[Requirement]: Any picture must be dropped, but each line of the data should be duplicated exactly.

[Material provided]:

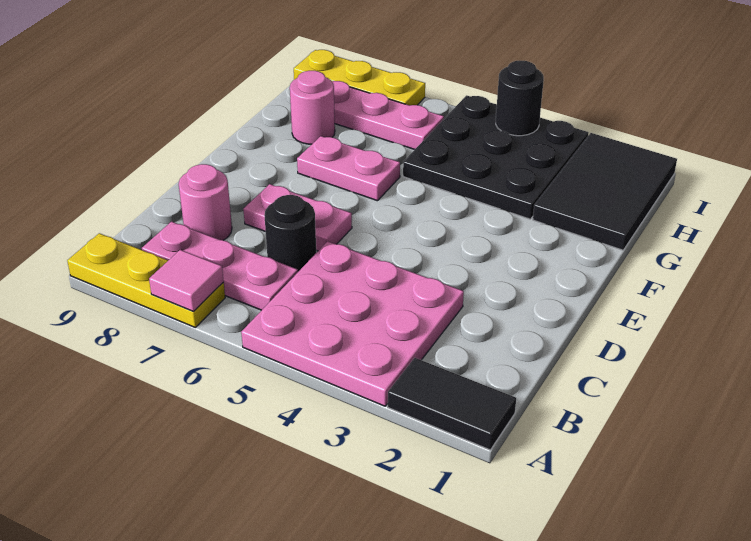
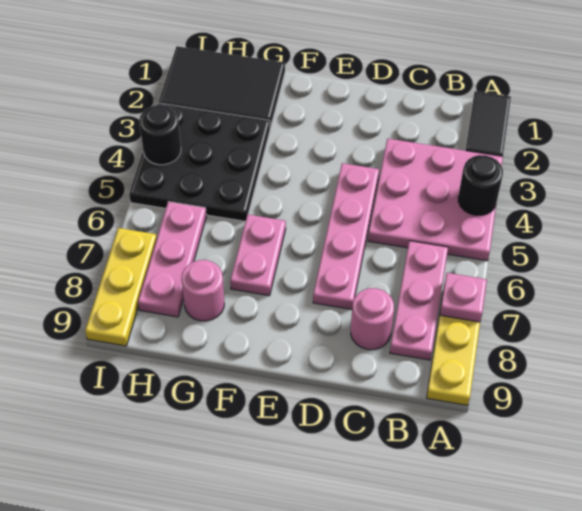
pink tile A7 level 2 -> pink plate A7 level 2
black round brick C6 level 1 -> black round brick A4 level 2
pink plate D6:D7 level 1 -> pink plate D4:D7 level 1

[Output of the task]:
pink tile A7 level 2 -> pink plate A7 level 2
black round brick C6 level 1 -> black round brick A4 level 2
pink plate D6:D7 level 1 -> pink plate D4:D7 level 1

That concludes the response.